- EXERCISE DESCRIPTION -
Copy the lines exactly. Begin at the first line of the data and stop after the line with "tulobul 197 287".

··· TASK INPUTS ···

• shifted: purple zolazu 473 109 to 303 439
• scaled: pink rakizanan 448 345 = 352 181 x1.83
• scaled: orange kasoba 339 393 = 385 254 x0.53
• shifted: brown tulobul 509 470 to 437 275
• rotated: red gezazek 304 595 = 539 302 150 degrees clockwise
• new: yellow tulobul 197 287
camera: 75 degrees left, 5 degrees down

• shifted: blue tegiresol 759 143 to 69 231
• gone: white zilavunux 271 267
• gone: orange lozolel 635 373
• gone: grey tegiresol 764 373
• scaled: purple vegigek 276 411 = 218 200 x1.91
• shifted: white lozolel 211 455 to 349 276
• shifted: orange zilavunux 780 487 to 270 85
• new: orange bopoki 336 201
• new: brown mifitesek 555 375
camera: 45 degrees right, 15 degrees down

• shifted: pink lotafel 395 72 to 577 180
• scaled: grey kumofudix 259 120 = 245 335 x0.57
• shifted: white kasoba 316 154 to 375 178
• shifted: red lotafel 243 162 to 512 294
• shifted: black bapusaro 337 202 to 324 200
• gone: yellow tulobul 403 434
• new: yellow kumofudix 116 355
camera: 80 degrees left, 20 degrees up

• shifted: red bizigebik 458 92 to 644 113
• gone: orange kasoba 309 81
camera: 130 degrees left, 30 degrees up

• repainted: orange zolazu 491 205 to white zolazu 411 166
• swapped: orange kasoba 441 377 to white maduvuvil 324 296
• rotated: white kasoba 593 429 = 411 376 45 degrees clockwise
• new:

···

- TASK ANSWER -
• shifted: purple zolazu 473 109 to 303 439
• scaled: pink rakizanan 448 345 = 352 181 x1.83
• scaled: orange kasoba 339 393 = 385 254 x0.53
• shifted: brown tulobul 509 470 to 437 275
• rotated: red gezazek 304 595 = 539 302 150 degrees clockwise
• new: yellow tulobul 197 287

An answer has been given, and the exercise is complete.